## TASK TO CARRY OUT
Quote all lines below exactly. Images stay out.

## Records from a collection
[Start of Attachment]

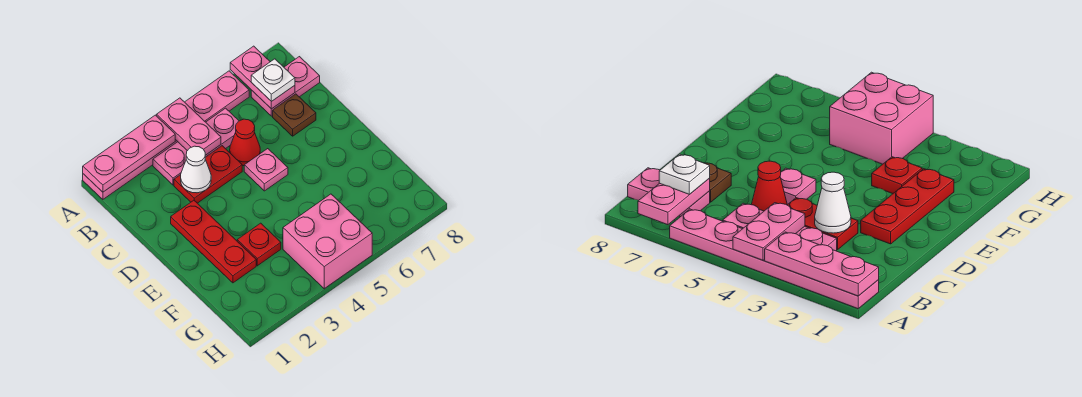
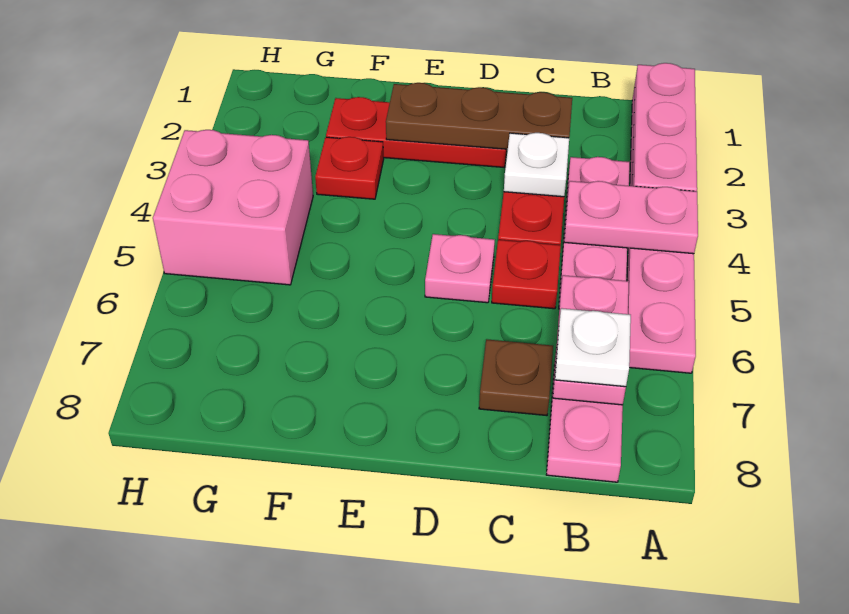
pink plate A7:B7 level 2 -> pink plate B6:B7 level 2
none -> brown plate C2:E2 level 2
white cone C3 level 2 -> white plate C3 level 2
red cone C5 level 1 -> red plate C5 level 1

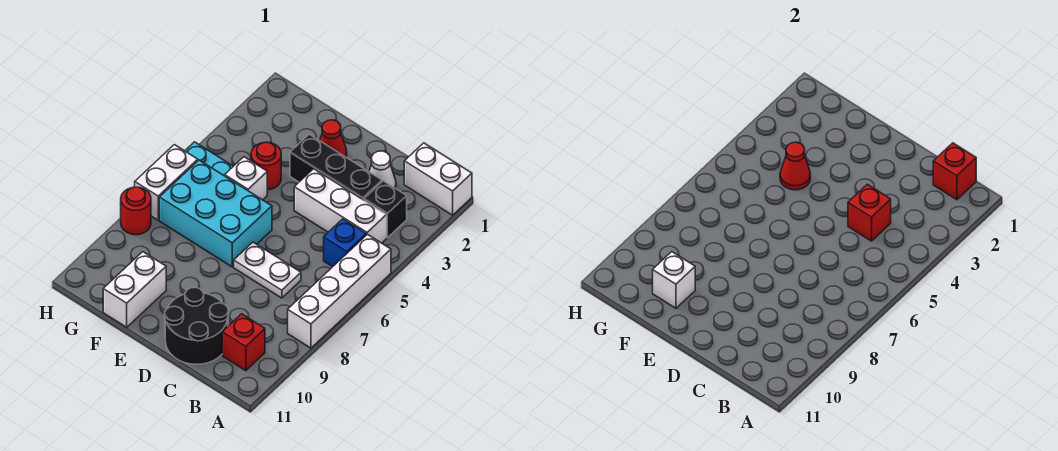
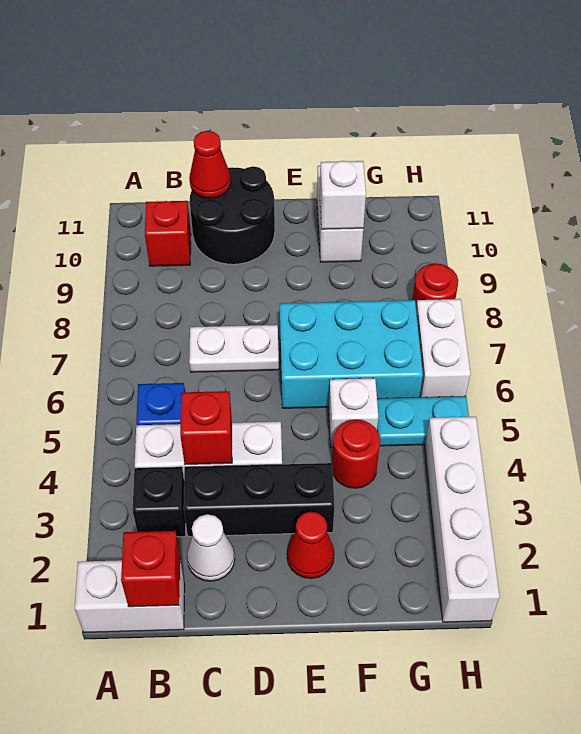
white brick A5:A8 level 1 -> white brick H1:H4 level 1
red cone F4 level 2 -> red cone C11 level 2

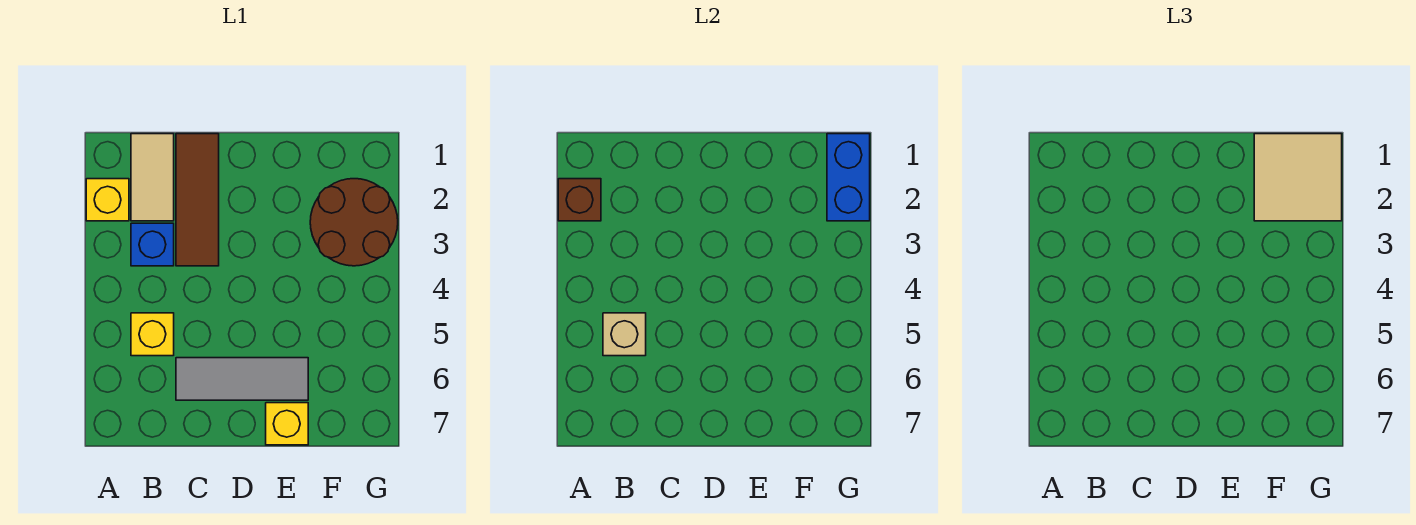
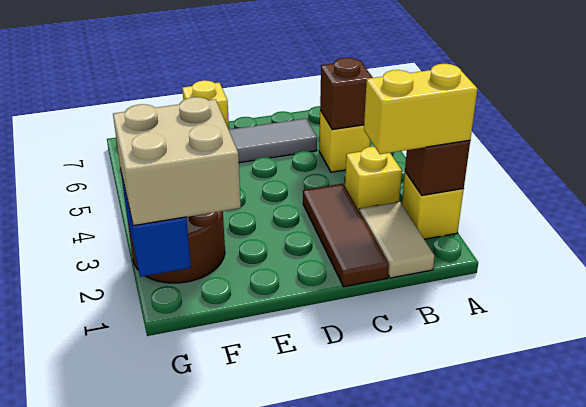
none -> yellow brick A2:B2 level 3
blue brick B3 level 1 -> yellow brick B3 level 1
tan brick B5 level 2 -> brown brick B5 level 2
tan tile F1:G2 level 3 -> tan brick F1:G2 level 3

[End of Attachment]

## ANSWER BOX
pink plate A7:B7 level 2 -> pink plate B6:B7 level 2
none -> brown plate C2:E2 level 2
white cone C3 level 2 -> white plate C3 level 2
red cone C5 level 1 -> red plate C5 level 1

white brick A5:A8 level 1 -> white brick H1:H4 level 1
red cone F4 level 2 -> red cone C11 level 2

none -> yellow brick A2:B2 level 3
blue brick B3 level 1 -> yellow brick B3 level 1
tan brick B5 level 2 -> brown brick B5 level 2
tan tile F1:G2 level 3 -> tan brick F1:G2 level 3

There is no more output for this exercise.